• **TASK ITEM**
In the entries that follow, which lines hold the string "down"? List them.

• **DATA FOR ANALYSIS**
----------

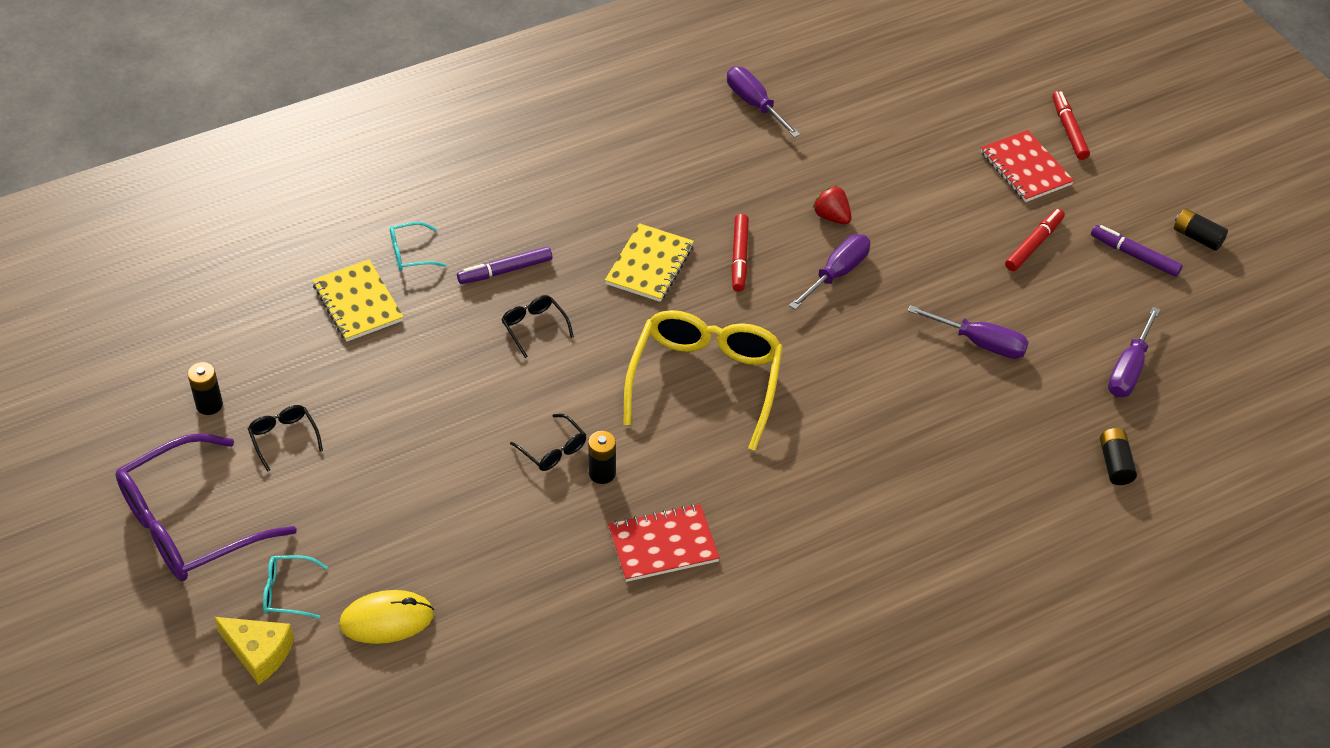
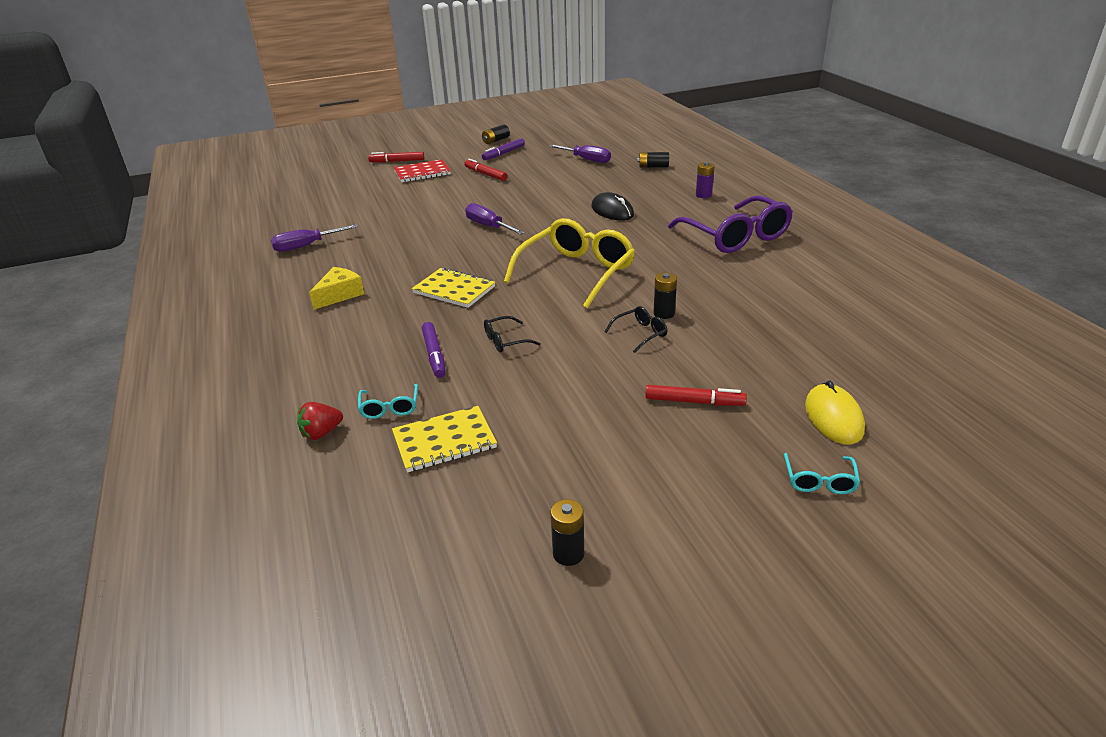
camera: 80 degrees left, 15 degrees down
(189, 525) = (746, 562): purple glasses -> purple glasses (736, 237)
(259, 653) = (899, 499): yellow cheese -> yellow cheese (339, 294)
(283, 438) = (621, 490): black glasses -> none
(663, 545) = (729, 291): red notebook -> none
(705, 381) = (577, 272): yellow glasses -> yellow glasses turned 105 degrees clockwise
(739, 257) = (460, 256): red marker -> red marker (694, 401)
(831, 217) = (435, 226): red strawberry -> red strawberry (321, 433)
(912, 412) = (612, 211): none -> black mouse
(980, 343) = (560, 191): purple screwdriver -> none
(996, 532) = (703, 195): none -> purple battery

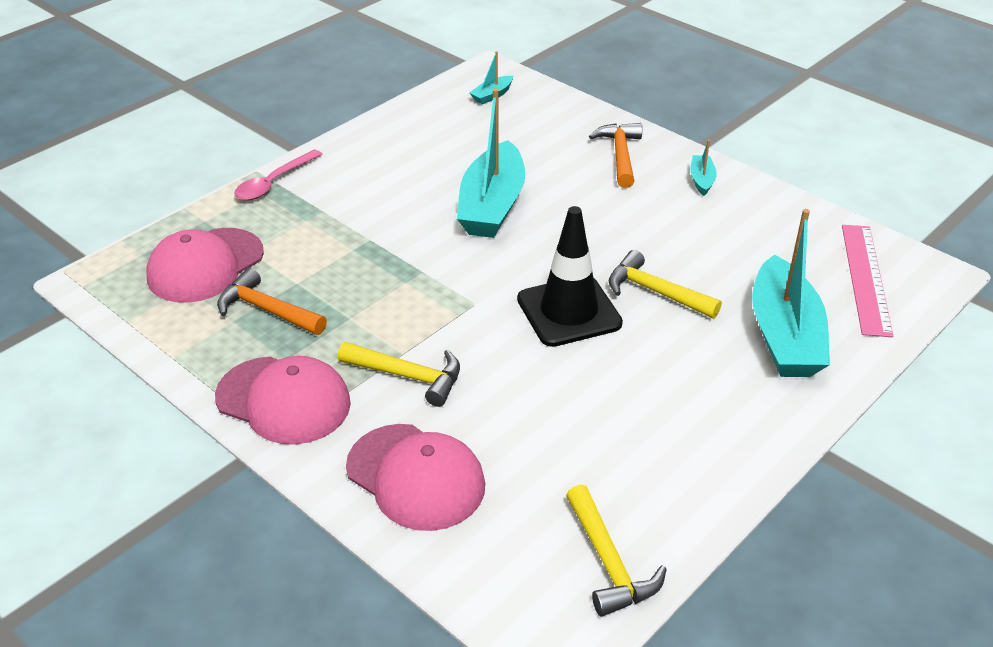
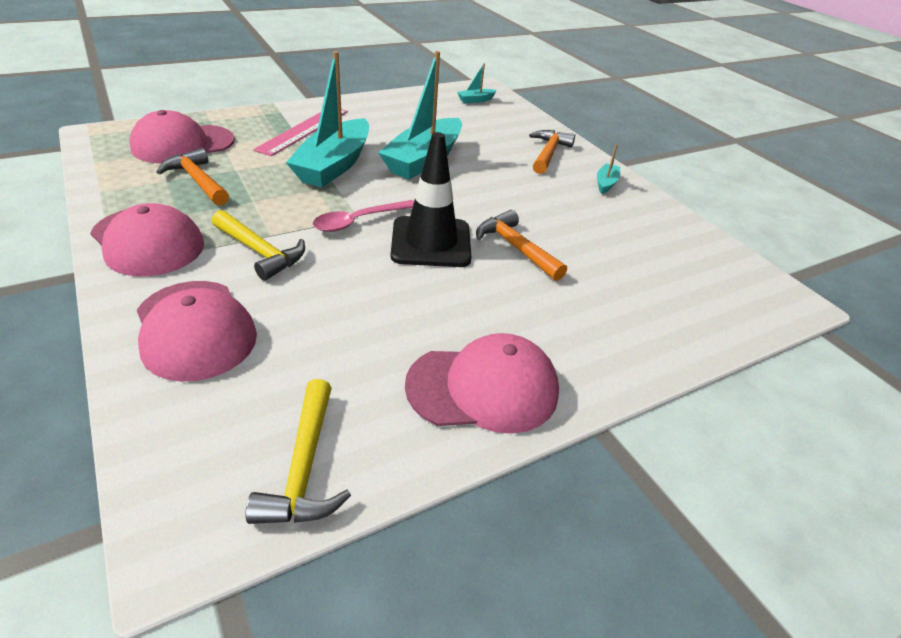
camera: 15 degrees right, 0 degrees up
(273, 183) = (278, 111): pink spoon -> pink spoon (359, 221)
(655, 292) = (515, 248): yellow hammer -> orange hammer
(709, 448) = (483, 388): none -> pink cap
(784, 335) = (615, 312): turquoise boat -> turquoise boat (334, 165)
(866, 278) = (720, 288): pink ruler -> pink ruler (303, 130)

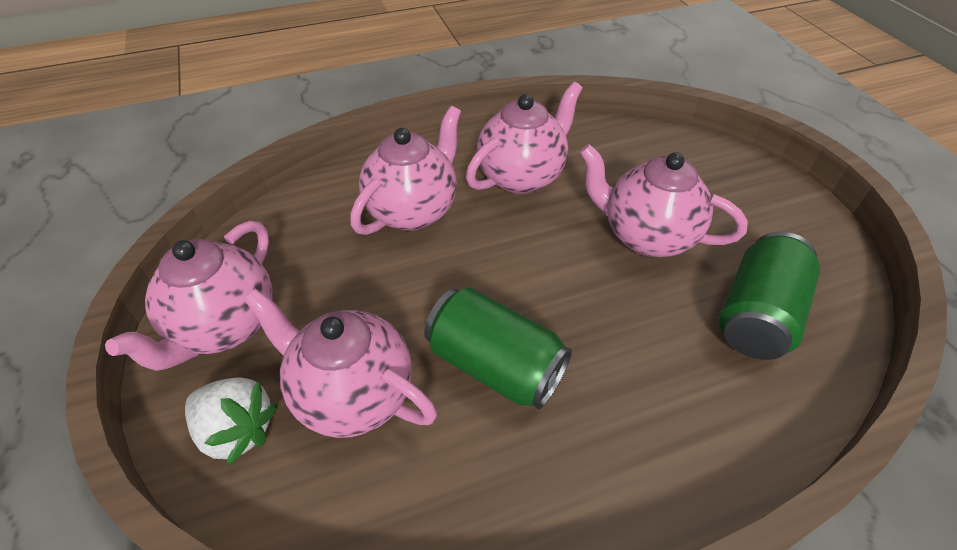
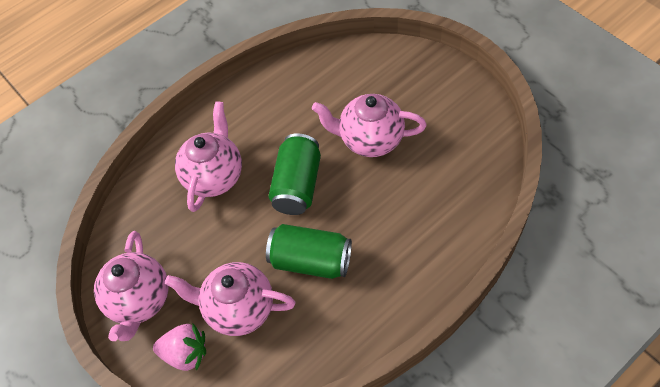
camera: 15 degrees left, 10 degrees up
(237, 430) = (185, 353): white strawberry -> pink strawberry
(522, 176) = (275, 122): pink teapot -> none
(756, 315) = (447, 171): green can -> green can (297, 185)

----------

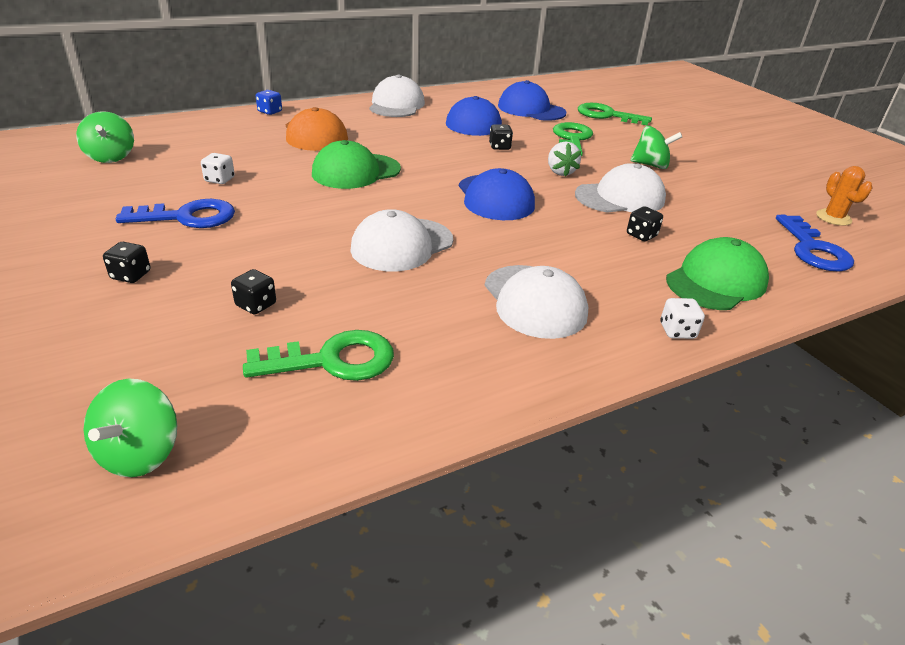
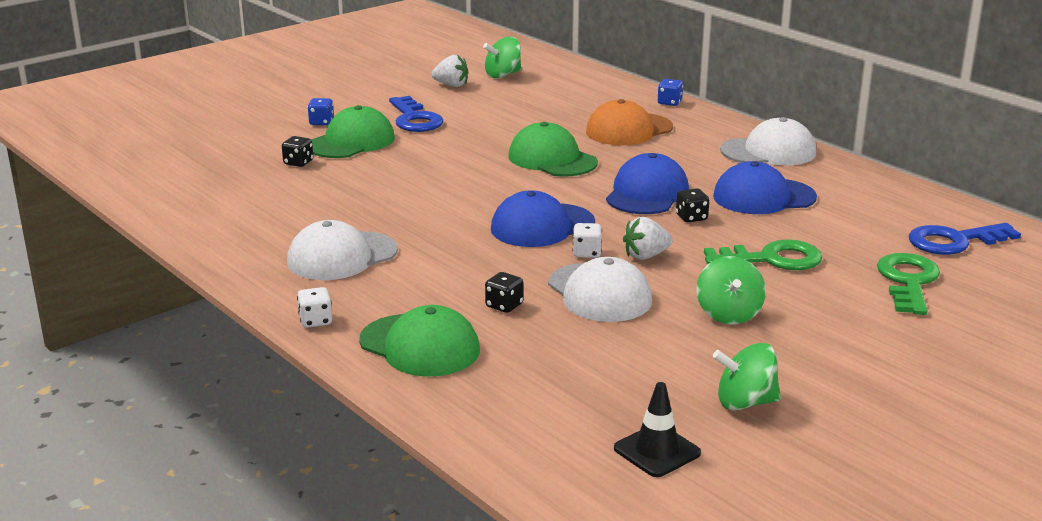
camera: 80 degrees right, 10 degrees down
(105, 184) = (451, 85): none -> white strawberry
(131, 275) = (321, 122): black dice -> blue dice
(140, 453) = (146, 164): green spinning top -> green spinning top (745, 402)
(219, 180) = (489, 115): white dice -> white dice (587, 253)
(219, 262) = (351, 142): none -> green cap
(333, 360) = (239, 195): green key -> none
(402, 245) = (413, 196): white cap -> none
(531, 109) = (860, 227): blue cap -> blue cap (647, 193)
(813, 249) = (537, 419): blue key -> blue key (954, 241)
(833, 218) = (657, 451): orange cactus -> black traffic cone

----------

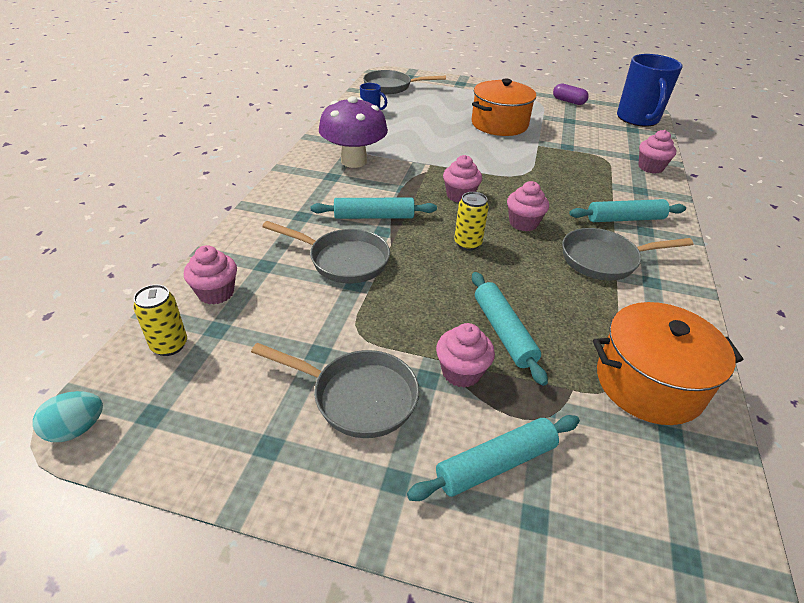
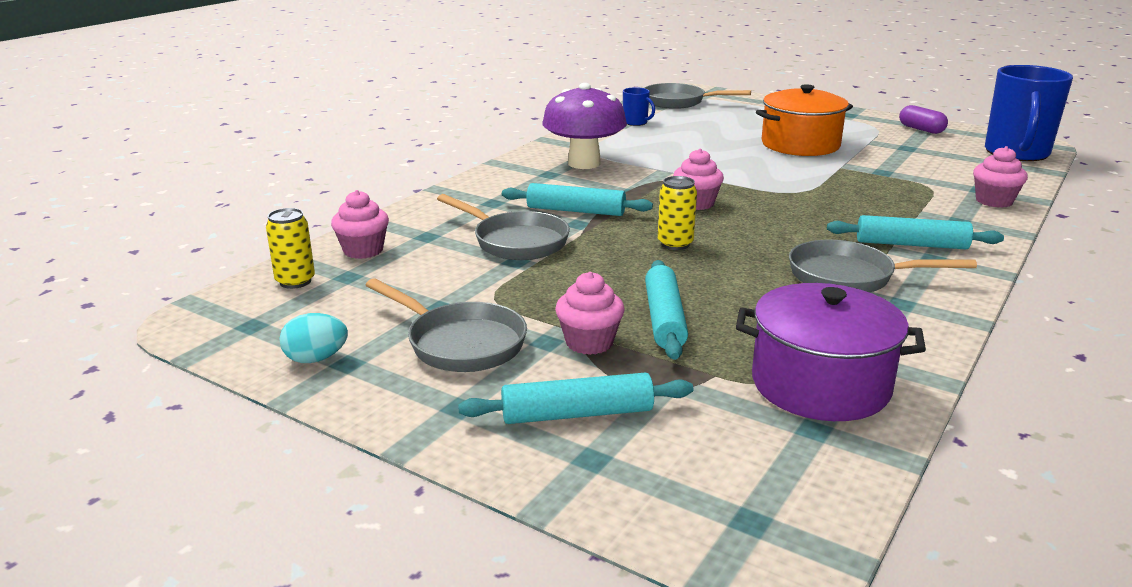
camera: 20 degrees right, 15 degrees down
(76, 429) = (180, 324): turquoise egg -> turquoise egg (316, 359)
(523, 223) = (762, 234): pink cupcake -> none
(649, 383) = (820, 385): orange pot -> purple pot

----------

• **WRITTEN RESPONSE**
camera: 80 degrees left, 15 degrees down
camera: 80 degrees right, 10 degrees down
camera: 20 degrees right, 15 degrees down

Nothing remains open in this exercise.